• [Material supplied]:
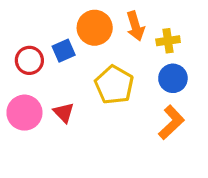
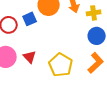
yellow pentagon: (114, 85) -> (61, 65), moved

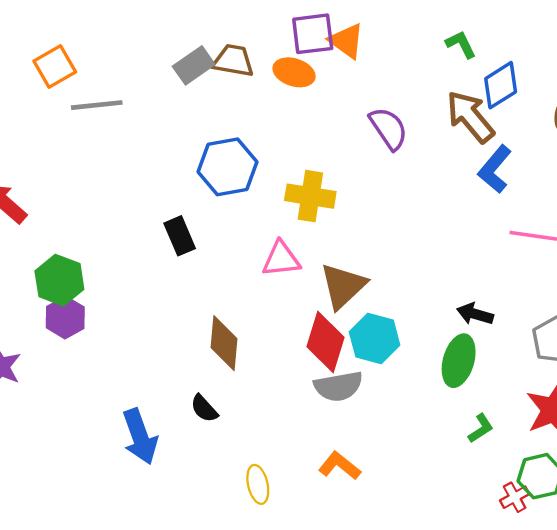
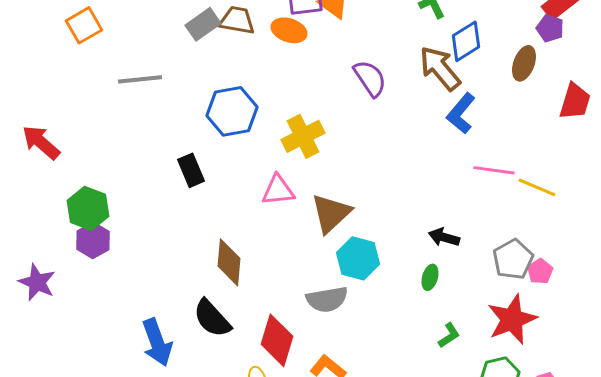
gray line: (97, 105) -> (140, 79), moved
yellow cross: (310, 196) -> (303, 136), turned -36
red diamond: (326, 342) -> (277, 340), moved
green ellipse: (459, 361) -> (430, 277), size x0.6
black semicircle: (204, 409) -> (212, 318), size x1.6

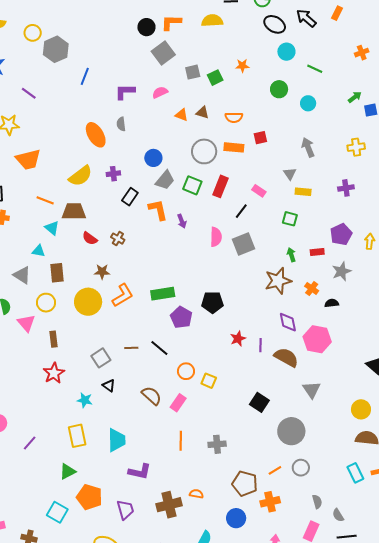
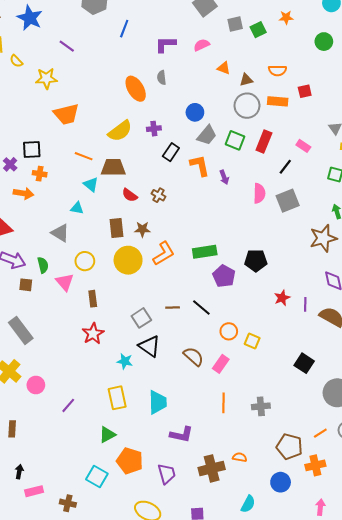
brown triangle: (202, 112) -> (246, 80), moved, turned -32
brown rectangle: (57, 273) -> (117, 228), moved
black triangle: (109, 385) -> (150, 346), size x1.6

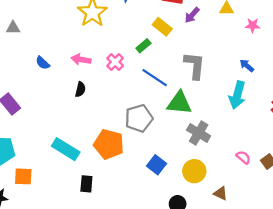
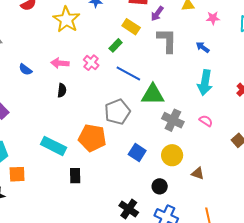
gray L-shape: (195, 66) -> (167, 40), moved
blue arrow: (247, 66) -> (203, 47), moved
pink semicircle: (243, 157) -> (206, 121), moved

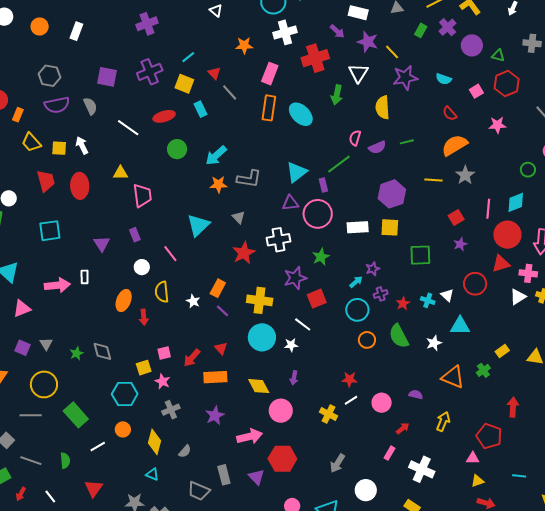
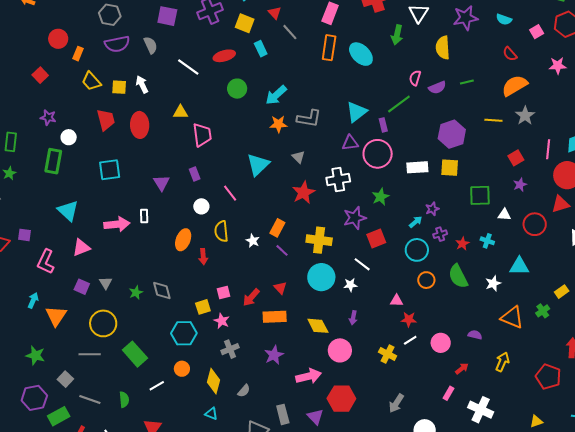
white triangle: (447, 295) -> (504, 215), moved, turned -40
pink triangle: (473, 458) -> (397, 301), moved

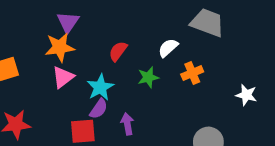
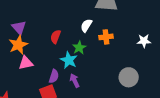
orange cross: (192, 73) -> (106, 37), turned 32
pink triangle: (63, 77) -> (26, 63), turned 42
cyan star: (100, 87) -> (69, 60), moved

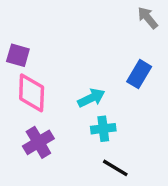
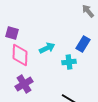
cyan arrow: (91, 98) -> (47, 48), moved
cyan cross: (103, 129) -> (69, 62), moved

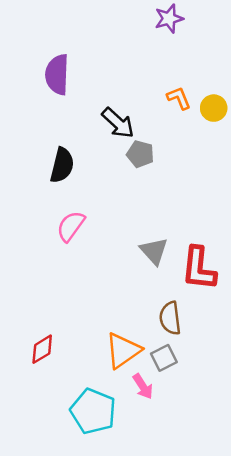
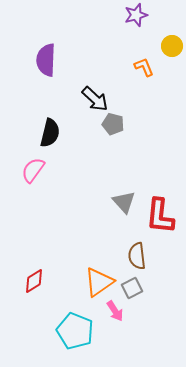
orange L-shape: (179, 98) -> (144, 67), moved
yellow circle: (214, 108) -> (172, 46), moved
pink semicircle: (71, 226) -> (33, 170), moved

• [Directions for this task]:
Without including any picture, write out the material above verbatim.

• [Answer]:
yellow pentagon: (114, 85) -> (61, 65), moved

gray line: (97, 105) -> (140, 79), moved
yellow cross: (310, 196) -> (303, 136), turned -36
red diamond: (326, 342) -> (277, 340), moved
green ellipse: (459, 361) -> (430, 277), size x0.6
black semicircle: (204, 409) -> (212, 318), size x1.6

brown triangle: (202, 112) -> (246, 80), moved, turned -32
brown rectangle: (57, 273) -> (117, 228), moved
black triangle: (109, 385) -> (150, 346), size x1.6

gray L-shape: (195, 66) -> (167, 40), moved
blue arrow: (247, 66) -> (203, 47), moved
pink semicircle: (243, 157) -> (206, 121), moved

white triangle: (447, 295) -> (504, 215), moved, turned -40
pink triangle: (473, 458) -> (397, 301), moved

orange cross: (192, 73) -> (106, 37), turned 32
pink triangle: (63, 77) -> (26, 63), turned 42
cyan star: (100, 87) -> (69, 60), moved

cyan arrow: (91, 98) -> (47, 48), moved
cyan cross: (103, 129) -> (69, 62), moved

orange L-shape: (179, 98) -> (144, 67), moved
yellow circle: (214, 108) -> (172, 46), moved
pink semicircle: (71, 226) -> (33, 170), moved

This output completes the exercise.